> _Task requirements_
Write out again, word for word, the lines below from the line that holds "camera: 85 degrees left, 15 degrees up" through the line that holds "(578, 377) = (301, 405): green", omitting pictures.

(Supplied information Opens)

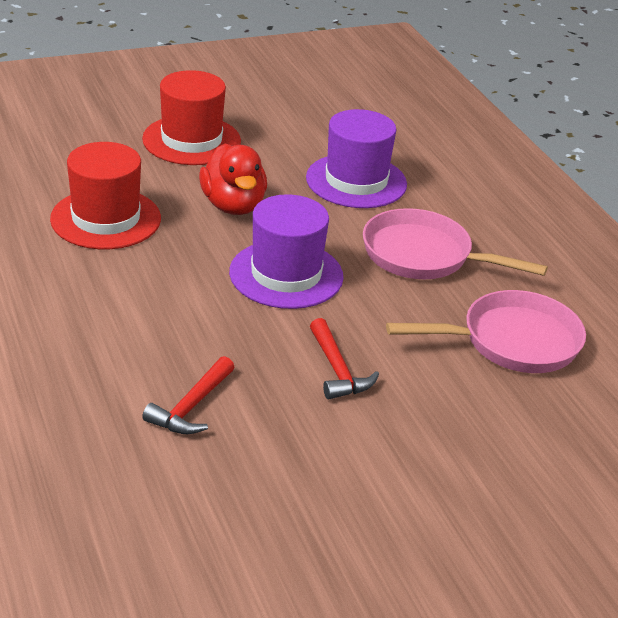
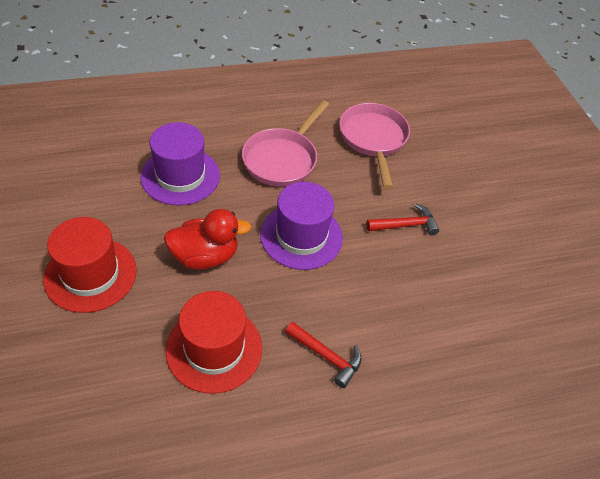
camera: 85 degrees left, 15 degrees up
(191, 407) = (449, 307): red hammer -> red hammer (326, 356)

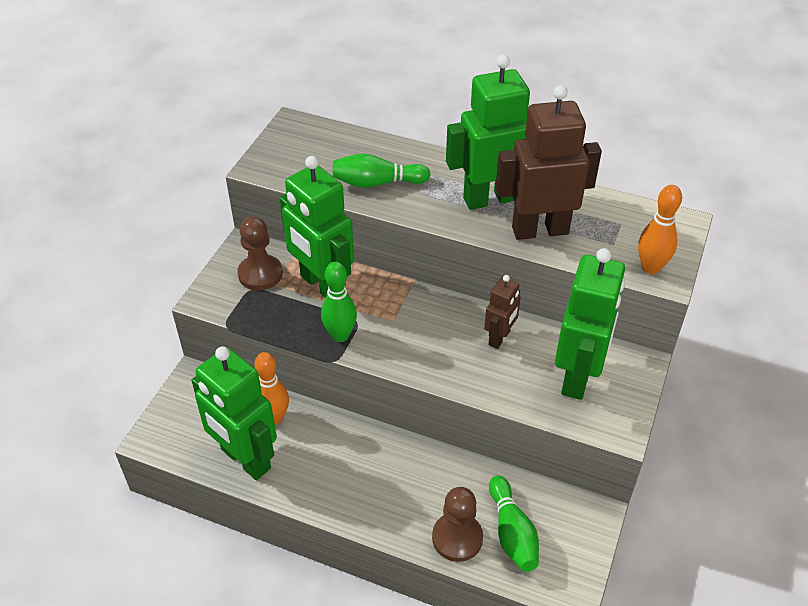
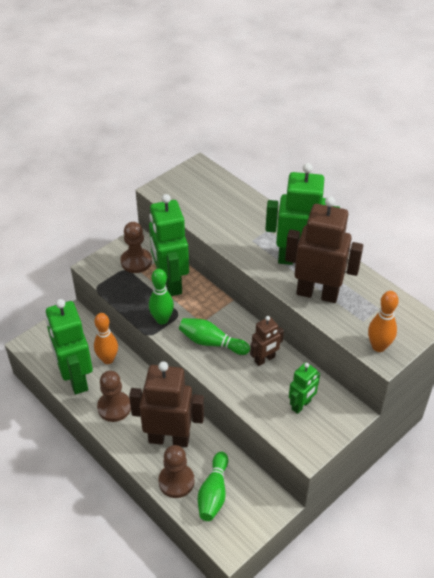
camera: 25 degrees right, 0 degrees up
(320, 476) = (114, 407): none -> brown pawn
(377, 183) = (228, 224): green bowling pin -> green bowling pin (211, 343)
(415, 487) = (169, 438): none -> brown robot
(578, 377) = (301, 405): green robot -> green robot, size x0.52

(Supplied information Closes)
(Supplied information Opens)

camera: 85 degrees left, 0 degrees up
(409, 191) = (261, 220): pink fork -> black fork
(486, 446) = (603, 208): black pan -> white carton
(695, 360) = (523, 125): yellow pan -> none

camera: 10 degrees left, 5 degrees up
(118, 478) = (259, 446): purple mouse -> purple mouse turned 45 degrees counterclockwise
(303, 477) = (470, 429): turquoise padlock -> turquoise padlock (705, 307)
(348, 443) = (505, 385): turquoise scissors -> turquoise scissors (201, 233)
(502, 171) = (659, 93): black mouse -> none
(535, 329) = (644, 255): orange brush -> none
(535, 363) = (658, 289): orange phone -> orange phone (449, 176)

(Supplied information Closes)

> _Written solution_
camera: 85 degrees left, 15 degrees up
(191, 407) = (449, 307): red hammer -> red hammer (326, 356)

camera: 25 degrees right, 0 degrees up
(320, 476) = (114, 407): none -> brown pawn
(377, 183) = (228, 224): green bowling pin -> green bowling pin (211, 343)
(415, 487) = (169, 438): none -> brown robot
(578, 377) = (301, 405): green robot -> green robot, size x0.52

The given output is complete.